Once the pictures are set aside, print the records that follow exactly as written.
____ EXERCISE INPUT
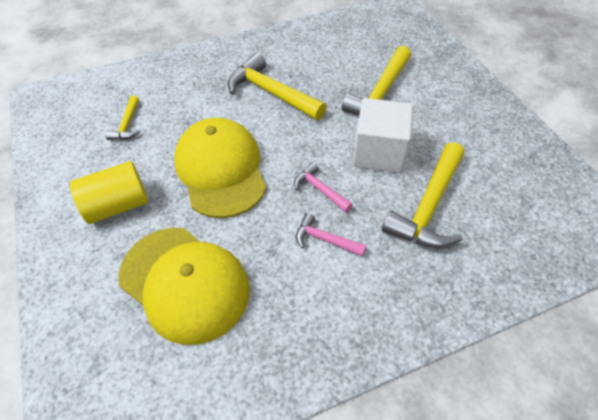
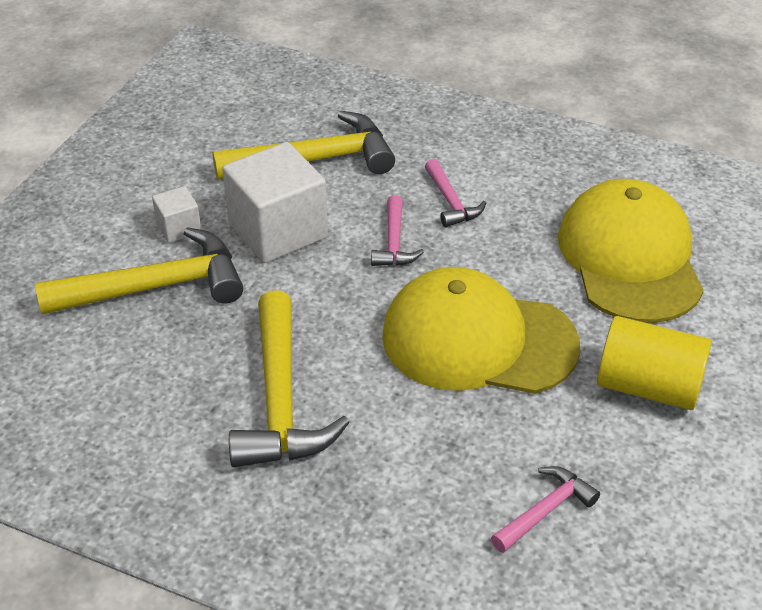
camera: 135 degrees left, 10 degrees down
yellow hammer [105,95,140,140] -> pink hammer [491,466,600,553]
yellow cap [174,118,267,218] -> yellow cap turned 75 degrees clockwise [382,267,580,394]
none -> white cube [152,186,201,243]

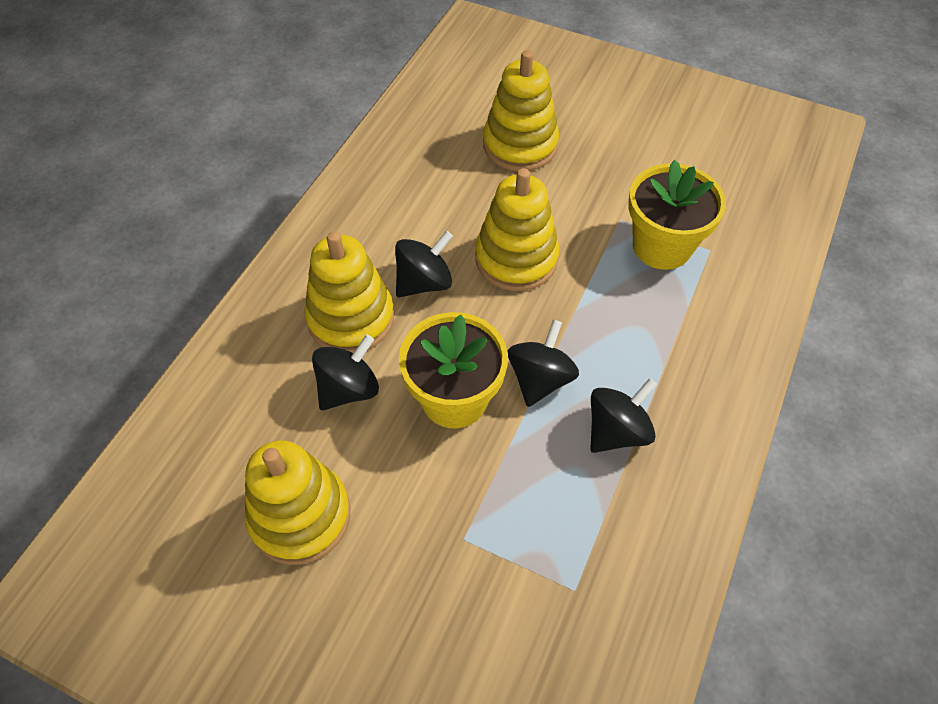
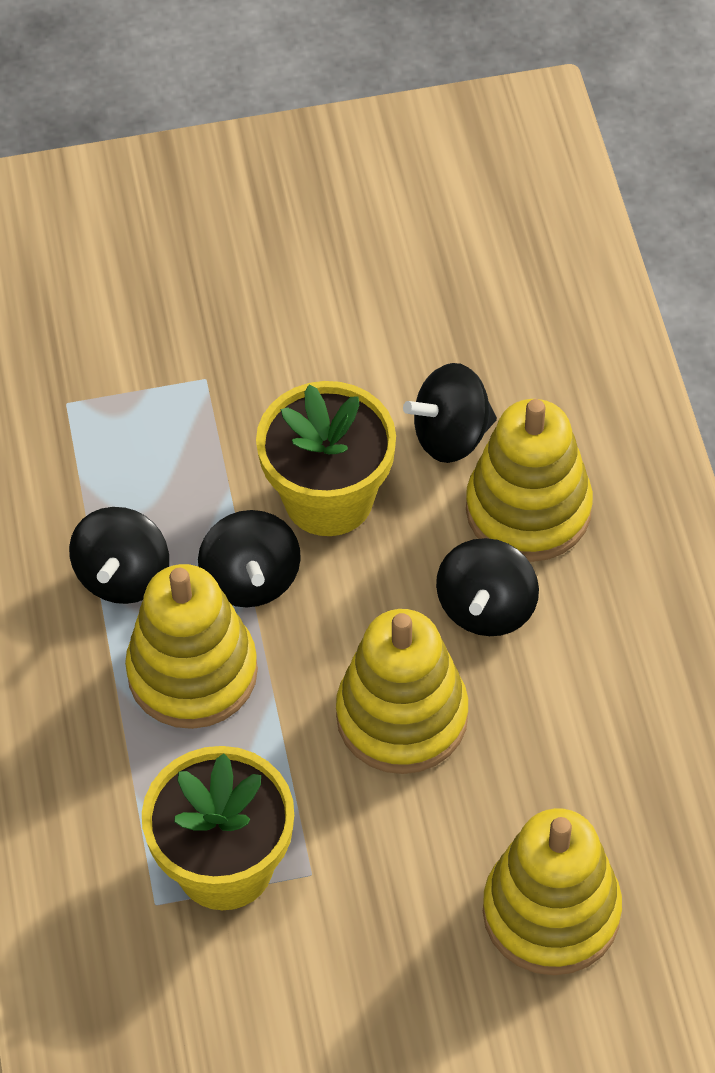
camera: 145 degrees right, 0 degrees up
yellow stacking toy [245,440,351,565] -> yellow stacking toy moved to [125,564,258,729]
black spinning top [312,334,379,410] -> black spinning top turned 60 degrees clockwise [403,363,497,463]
________
TASK ANSWER
camera: 135 degrees left, 10 degrees down
yellow hammer [105,95,140,140] -> pink hammer [491,466,600,553]
yellow cap [174,118,267,218] -> yellow cap turned 75 degrees clockwise [382,267,580,394]
none -> white cube [152,186,201,243]

camera: 145 degrees right, 0 degrees up
yellow stacking toy [245,440,351,565] -> yellow stacking toy moved to [125,564,258,729]
black spinning top [312,334,379,410] -> black spinning top turned 60 degrees clockwise [403,363,497,463]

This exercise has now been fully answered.